## The data
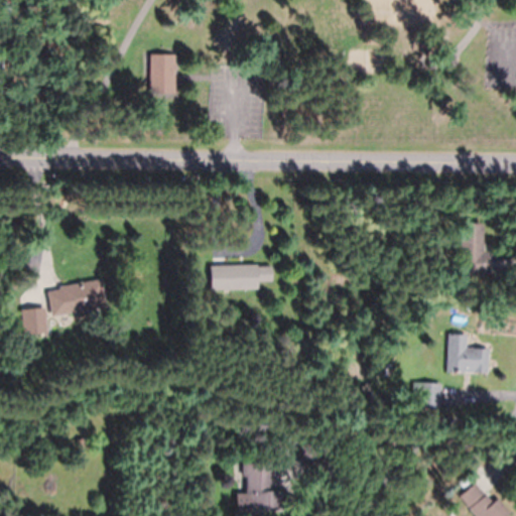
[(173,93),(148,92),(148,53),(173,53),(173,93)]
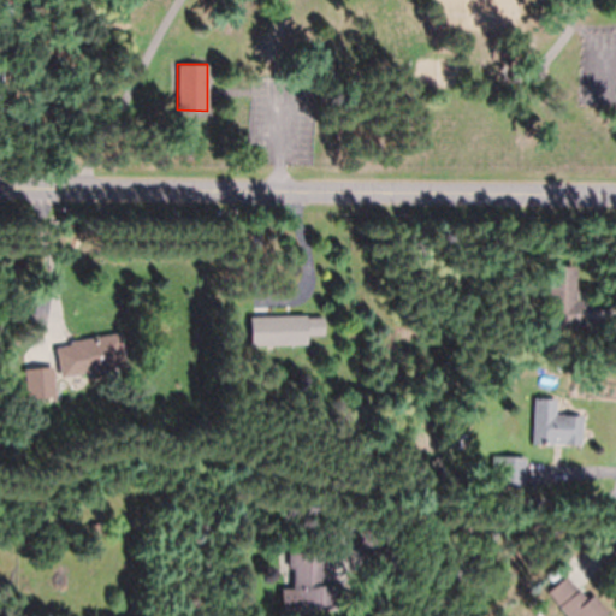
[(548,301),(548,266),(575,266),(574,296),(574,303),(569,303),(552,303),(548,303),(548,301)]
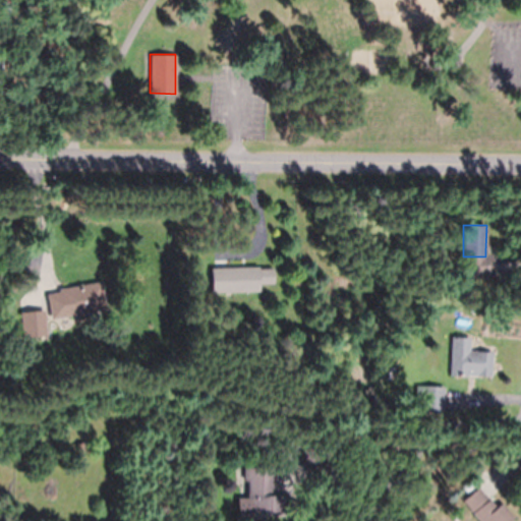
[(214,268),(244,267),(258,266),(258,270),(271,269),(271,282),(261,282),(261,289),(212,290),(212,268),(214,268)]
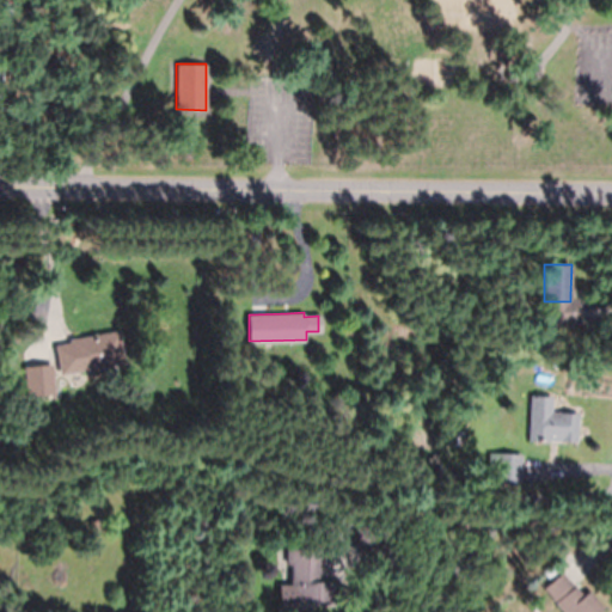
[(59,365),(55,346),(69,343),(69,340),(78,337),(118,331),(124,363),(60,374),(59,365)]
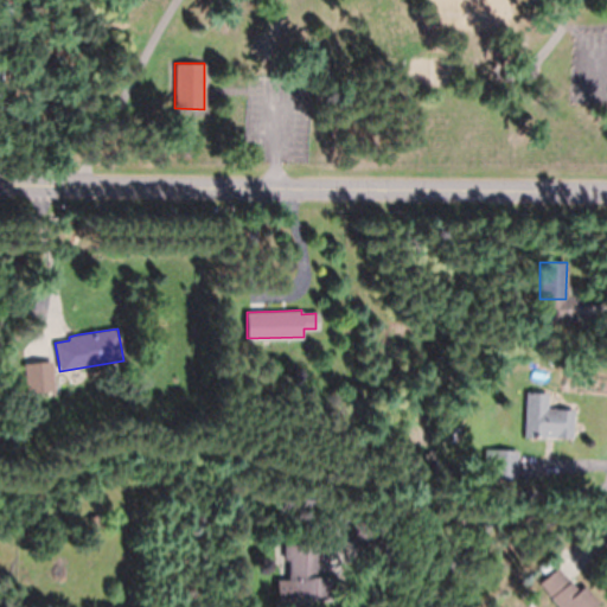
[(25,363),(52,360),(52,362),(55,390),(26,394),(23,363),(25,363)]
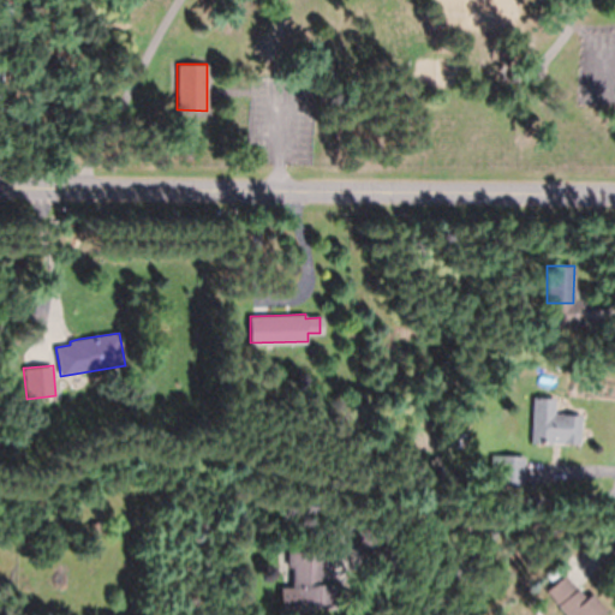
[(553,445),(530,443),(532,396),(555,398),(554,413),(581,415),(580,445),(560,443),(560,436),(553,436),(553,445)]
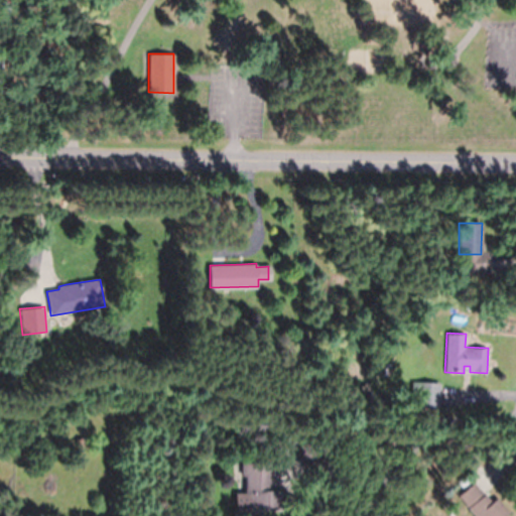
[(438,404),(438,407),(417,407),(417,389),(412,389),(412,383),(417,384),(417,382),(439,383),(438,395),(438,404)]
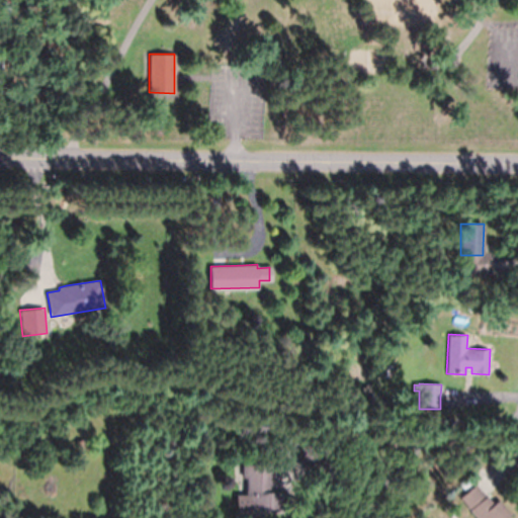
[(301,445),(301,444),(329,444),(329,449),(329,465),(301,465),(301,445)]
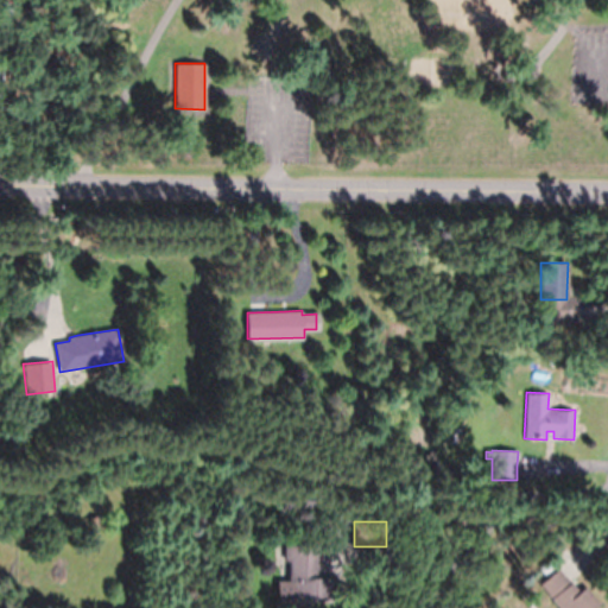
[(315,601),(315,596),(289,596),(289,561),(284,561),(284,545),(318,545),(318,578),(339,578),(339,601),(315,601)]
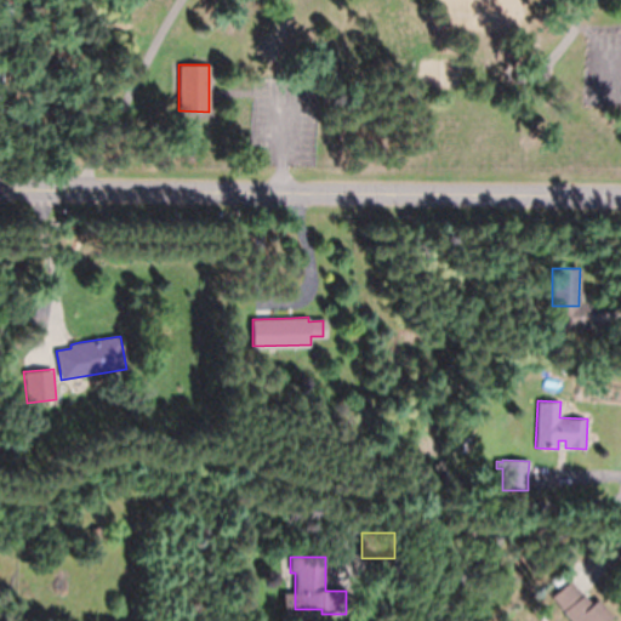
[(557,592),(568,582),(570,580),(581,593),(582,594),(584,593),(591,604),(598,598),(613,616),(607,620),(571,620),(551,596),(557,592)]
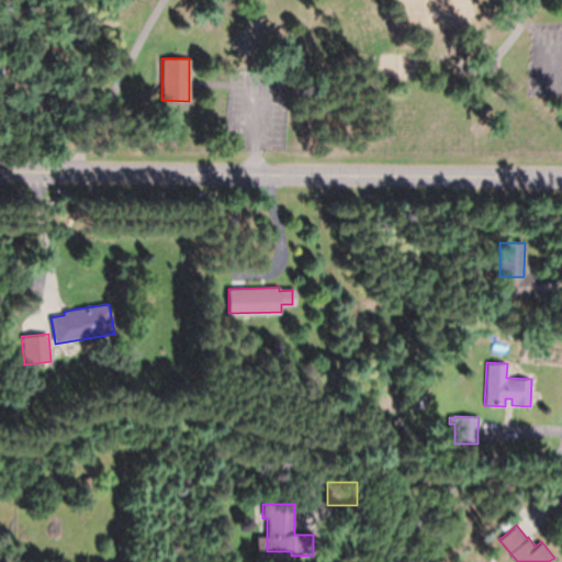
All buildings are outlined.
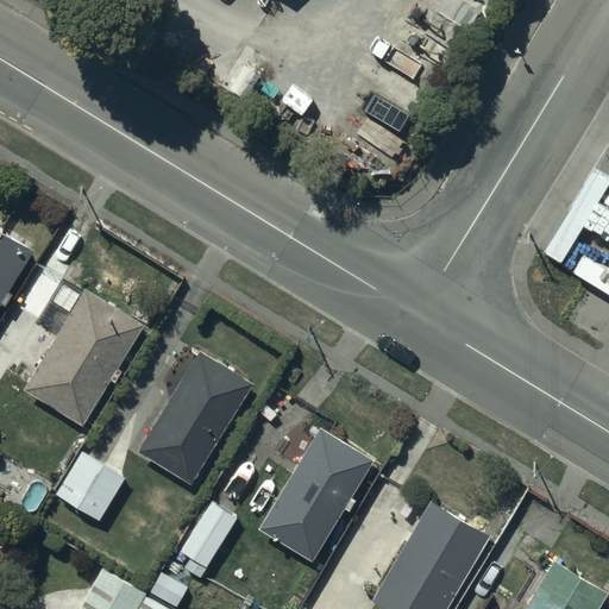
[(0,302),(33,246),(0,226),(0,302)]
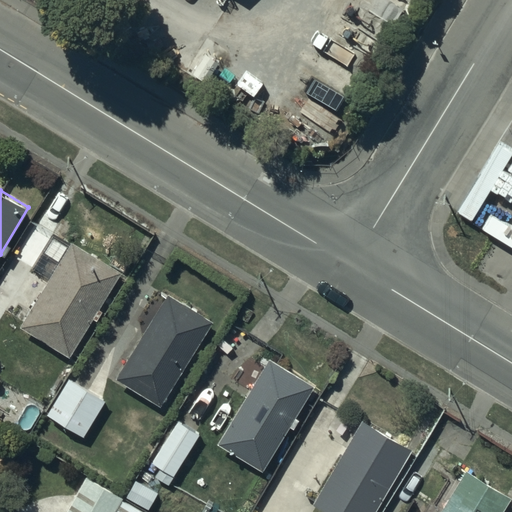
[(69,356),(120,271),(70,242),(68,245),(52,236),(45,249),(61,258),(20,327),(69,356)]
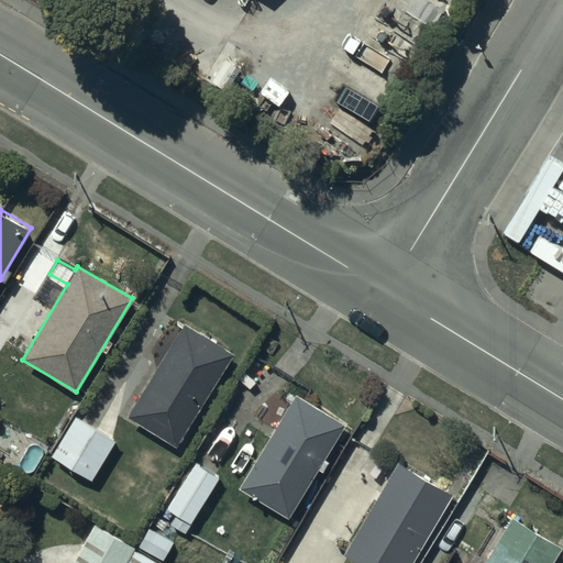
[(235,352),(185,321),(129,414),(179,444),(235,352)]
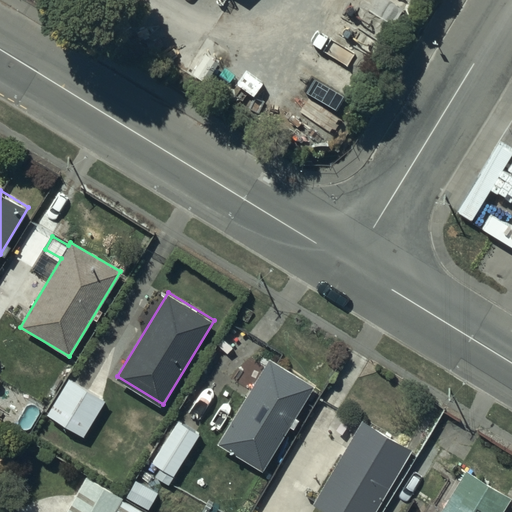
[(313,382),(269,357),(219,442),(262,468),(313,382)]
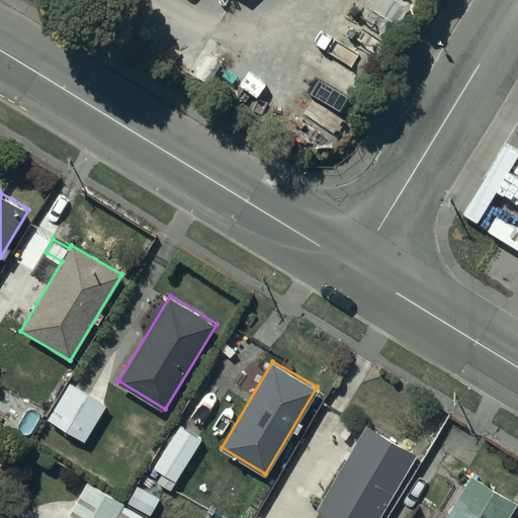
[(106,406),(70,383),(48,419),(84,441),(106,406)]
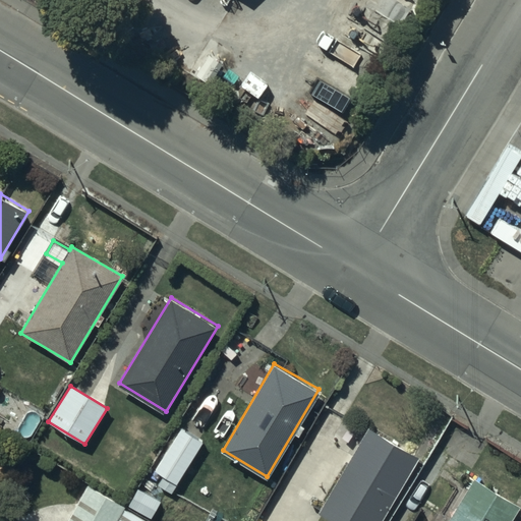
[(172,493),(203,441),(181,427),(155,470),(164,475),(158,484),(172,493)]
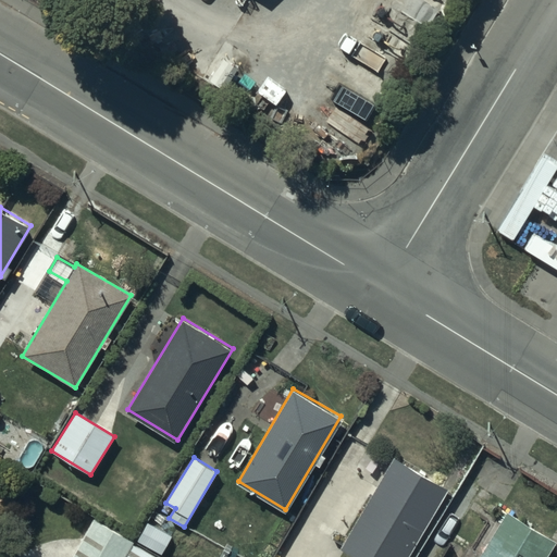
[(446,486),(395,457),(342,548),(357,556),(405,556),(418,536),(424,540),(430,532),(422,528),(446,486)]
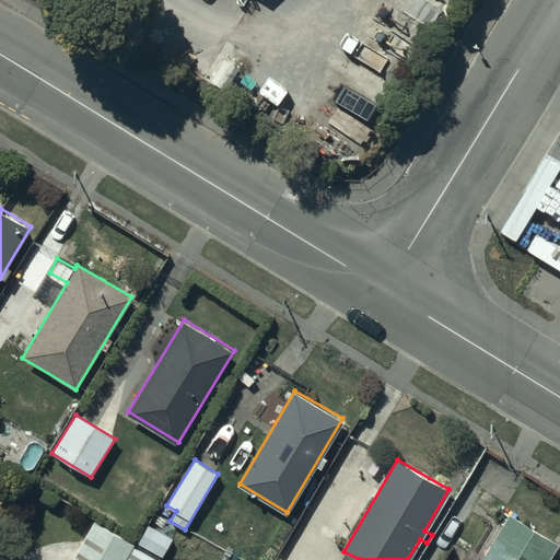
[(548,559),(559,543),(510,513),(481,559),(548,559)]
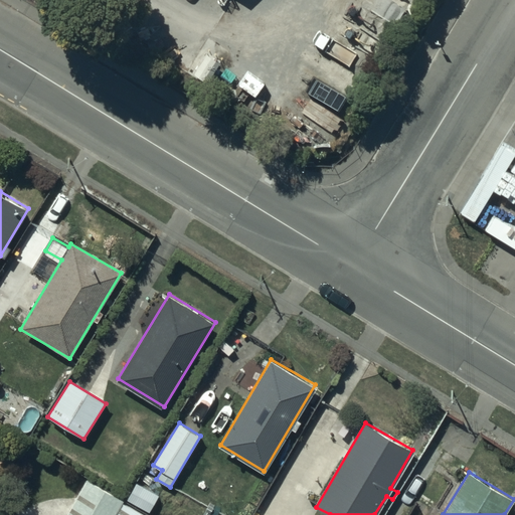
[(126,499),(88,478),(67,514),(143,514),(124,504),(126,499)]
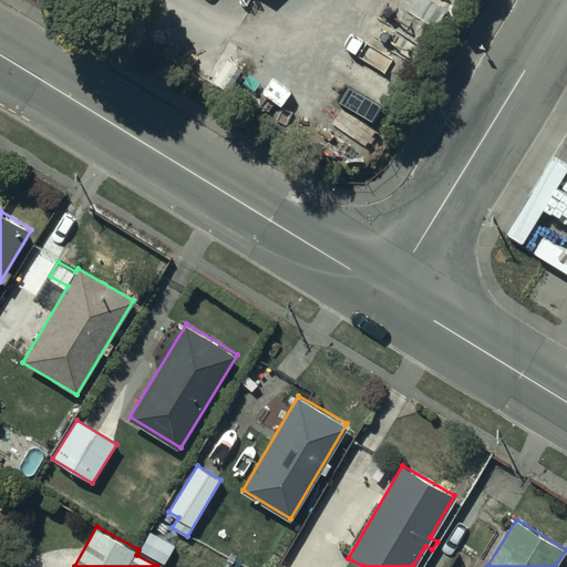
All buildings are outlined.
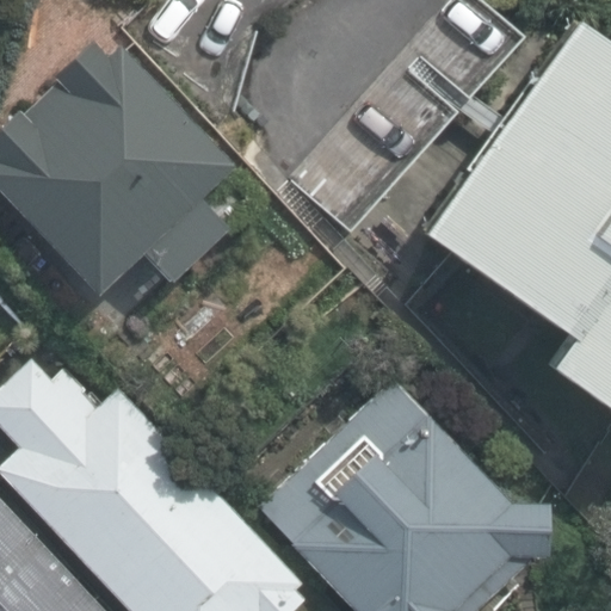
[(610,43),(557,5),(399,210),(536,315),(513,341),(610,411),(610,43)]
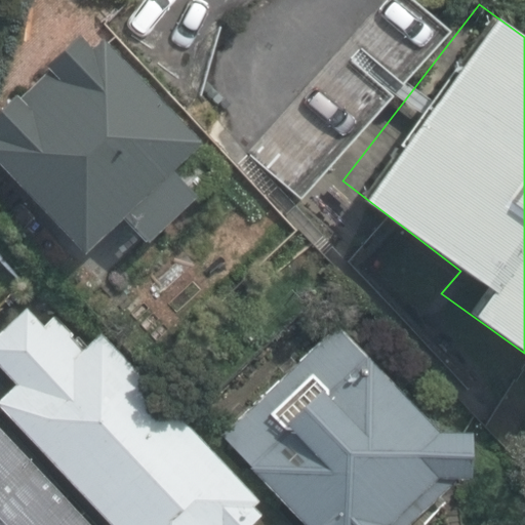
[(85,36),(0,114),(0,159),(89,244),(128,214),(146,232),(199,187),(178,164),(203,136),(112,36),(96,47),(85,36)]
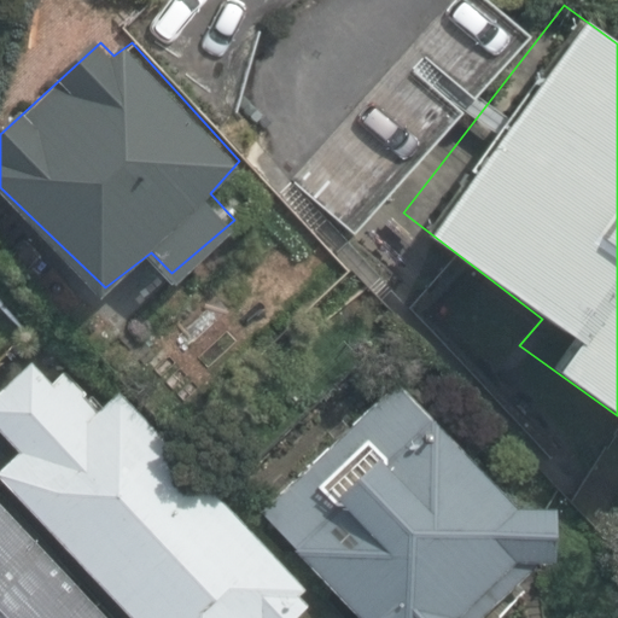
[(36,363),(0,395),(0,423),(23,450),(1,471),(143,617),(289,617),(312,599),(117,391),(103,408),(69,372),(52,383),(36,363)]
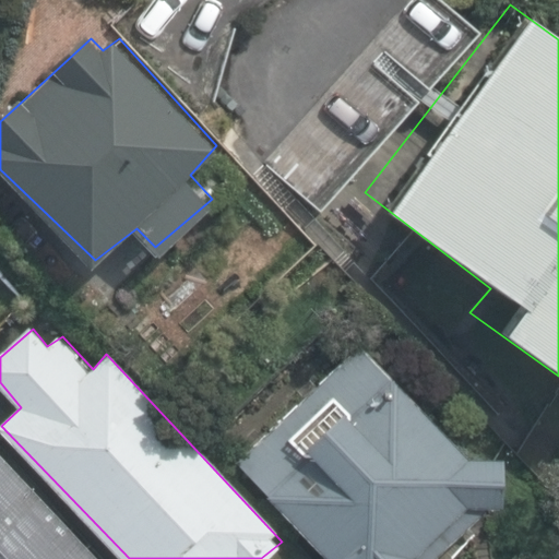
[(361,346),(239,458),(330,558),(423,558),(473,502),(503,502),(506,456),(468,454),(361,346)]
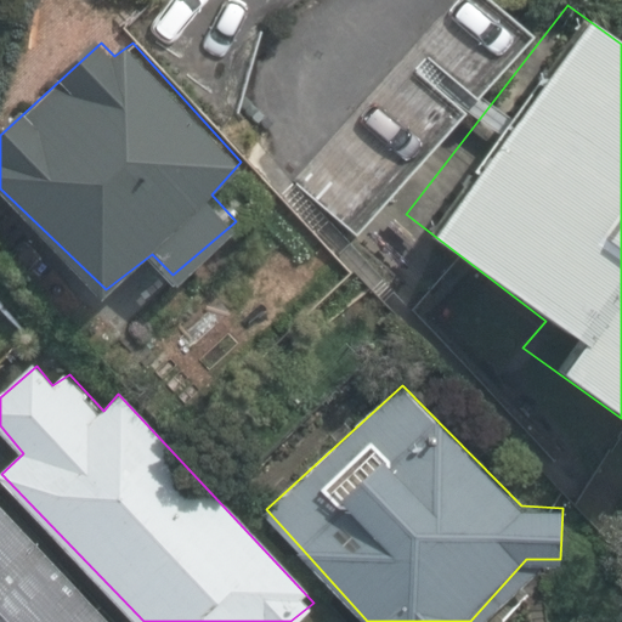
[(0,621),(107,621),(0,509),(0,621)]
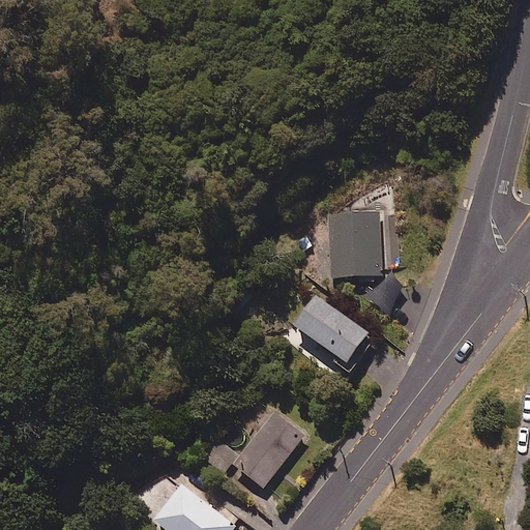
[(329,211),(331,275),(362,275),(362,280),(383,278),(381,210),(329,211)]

## Required work
When you repeat the material above, keep every word exact and leave out the pictures.

## Your solution
[(173,93),(148,92),(148,53),(173,53),(173,93)]
[(548,301),(548,266),(575,266),(574,296),(574,303),(569,303),(552,303),(548,303),(548,301)]
[(214,268),(244,267),(258,266),(258,270),(271,269),(271,282),(261,282),(261,289),(212,290),(212,268),(214,268)]
[(59,365),(55,346),(69,343),(69,340),(78,337),(118,331),(124,363),(60,374),(59,365)]
[(25,363),(52,360),(52,362),(55,390),(26,394),(23,363),(25,363)]
[(553,445),(530,443),(532,396),(555,398),(554,413),(581,415),(580,445),(560,443),(560,436),(553,436),(553,445)]
[(438,404),(438,407),(417,407),(417,389),(412,389),(412,383),(417,384),(417,382),(439,383),(438,395),(438,404)]
[(301,445),(301,444),(329,444),(329,449),(329,465),(301,465),(301,445)]
[(315,601),(315,596),(289,596),(289,561),(284,561),(284,545),(318,545),(318,578),(339,578),(339,601),(315,601)]
[(557,592),(568,582),(570,580),(581,593),(582,594),(584,593),(591,604),(598,598),(613,616),(607,620),(571,620),(551,596),(557,592)]
All buildings are outlined.
[(0,302),(33,246),(0,226),(0,302)]
[(69,356),(120,271),(70,242),(68,245),(52,236),(45,249),(61,258),(20,327),(69,356)]
[(235,352),(185,321),(129,414),(179,444),(235,352)]
[(313,382),(269,357),(219,442),(262,468),(313,382)]
[(106,406),(70,383),(48,419),(84,441),(106,406)]
[(172,493),(203,441),(181,427),(155,470),(164,475),(158,484),(172,493)]
[(446,486),(395,457),(342,548),(357,556),(405,556),(418,536),(424,540),(430,532),(422,528),(446,486)]
[(548,559),(559,543),(510,513),(481,559),(548,559)]
[(126,499),(88,478),(67,514),(143,514),(124,504),(126,499)]
All buildings are outlined.
[(610,43),(557,5),(399,210),(536,315),(513,341),(610,411),(610,43)]
[(85,36),(0,114),(0,159),(89,244),(128,214),(146,232),(199,187),(178,164),(203,136),(112,36),(96,47),(85,36)]
[(36,363),(0,395),(0,423),(23,450),(1,471),(143,617),(289,617),(312,599),(117,391),(103,408),(69,372),(52,383),(36,363)]
[(361,346),(239,458),(330,558),(423,558),(473,502),(503,502),(506,456),(468,454),(361,346)]
[(0,621),(107,621),(0,509),(0,621)]
[(329,211),(331,275),(362,275),(362,280),(383,278),(381,210),(329,211)]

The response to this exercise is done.